#### The task:
Nothing but the lines from the one containing "nudanoluk (grey) (472, 260) => nothing" through the end of the material should be restated, and each exactly.
● ● ● ● ● ● ●
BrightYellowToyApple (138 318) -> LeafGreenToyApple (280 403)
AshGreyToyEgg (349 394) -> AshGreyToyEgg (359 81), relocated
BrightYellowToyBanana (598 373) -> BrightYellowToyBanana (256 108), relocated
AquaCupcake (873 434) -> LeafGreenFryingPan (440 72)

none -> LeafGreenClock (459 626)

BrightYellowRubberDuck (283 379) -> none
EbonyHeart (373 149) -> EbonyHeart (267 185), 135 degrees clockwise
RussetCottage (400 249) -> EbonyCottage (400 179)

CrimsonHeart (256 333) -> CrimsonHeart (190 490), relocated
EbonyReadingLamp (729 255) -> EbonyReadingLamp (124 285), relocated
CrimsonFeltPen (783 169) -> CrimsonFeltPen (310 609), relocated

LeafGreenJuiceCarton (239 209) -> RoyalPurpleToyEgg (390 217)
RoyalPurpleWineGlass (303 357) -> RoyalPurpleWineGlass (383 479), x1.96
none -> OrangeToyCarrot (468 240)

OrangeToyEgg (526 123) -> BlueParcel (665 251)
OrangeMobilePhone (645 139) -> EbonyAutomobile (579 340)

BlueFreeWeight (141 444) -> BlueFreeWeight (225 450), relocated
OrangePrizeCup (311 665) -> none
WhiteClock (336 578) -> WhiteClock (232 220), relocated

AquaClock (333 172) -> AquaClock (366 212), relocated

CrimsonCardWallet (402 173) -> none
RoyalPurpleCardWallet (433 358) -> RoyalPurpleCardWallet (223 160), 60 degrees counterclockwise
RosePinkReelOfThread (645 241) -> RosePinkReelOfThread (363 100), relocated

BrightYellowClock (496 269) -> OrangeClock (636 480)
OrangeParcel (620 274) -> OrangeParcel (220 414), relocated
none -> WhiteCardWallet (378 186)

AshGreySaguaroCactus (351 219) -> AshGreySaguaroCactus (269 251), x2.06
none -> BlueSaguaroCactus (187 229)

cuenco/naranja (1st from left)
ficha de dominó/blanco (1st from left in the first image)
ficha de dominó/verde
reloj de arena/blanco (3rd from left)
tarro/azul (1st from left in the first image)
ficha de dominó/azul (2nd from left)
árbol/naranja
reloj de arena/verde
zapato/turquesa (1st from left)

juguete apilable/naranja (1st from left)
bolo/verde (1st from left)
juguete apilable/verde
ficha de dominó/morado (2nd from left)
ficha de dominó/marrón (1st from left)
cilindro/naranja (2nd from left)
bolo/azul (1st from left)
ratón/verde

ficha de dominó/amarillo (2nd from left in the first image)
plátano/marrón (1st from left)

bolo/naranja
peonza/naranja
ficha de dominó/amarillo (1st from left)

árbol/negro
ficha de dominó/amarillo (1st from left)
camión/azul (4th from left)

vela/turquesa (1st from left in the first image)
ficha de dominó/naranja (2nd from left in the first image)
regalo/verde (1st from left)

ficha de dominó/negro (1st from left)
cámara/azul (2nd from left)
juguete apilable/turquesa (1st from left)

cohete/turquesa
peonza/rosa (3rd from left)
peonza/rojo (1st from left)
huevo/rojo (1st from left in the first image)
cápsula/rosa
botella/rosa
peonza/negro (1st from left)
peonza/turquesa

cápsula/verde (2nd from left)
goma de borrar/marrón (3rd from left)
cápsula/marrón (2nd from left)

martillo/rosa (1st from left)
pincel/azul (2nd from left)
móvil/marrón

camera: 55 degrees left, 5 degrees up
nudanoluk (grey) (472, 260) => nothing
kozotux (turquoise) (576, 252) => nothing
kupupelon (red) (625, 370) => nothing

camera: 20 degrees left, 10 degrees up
● ● ● ● ● ● ●
#### Expected answer:
nudanoluk (grey) (472, 260) => nothing
kozotux (turquoise) (576, 252) => nothing
kupupelon (red) (625, 370) => nothing

camera: 20 degrees left, 10 degrees up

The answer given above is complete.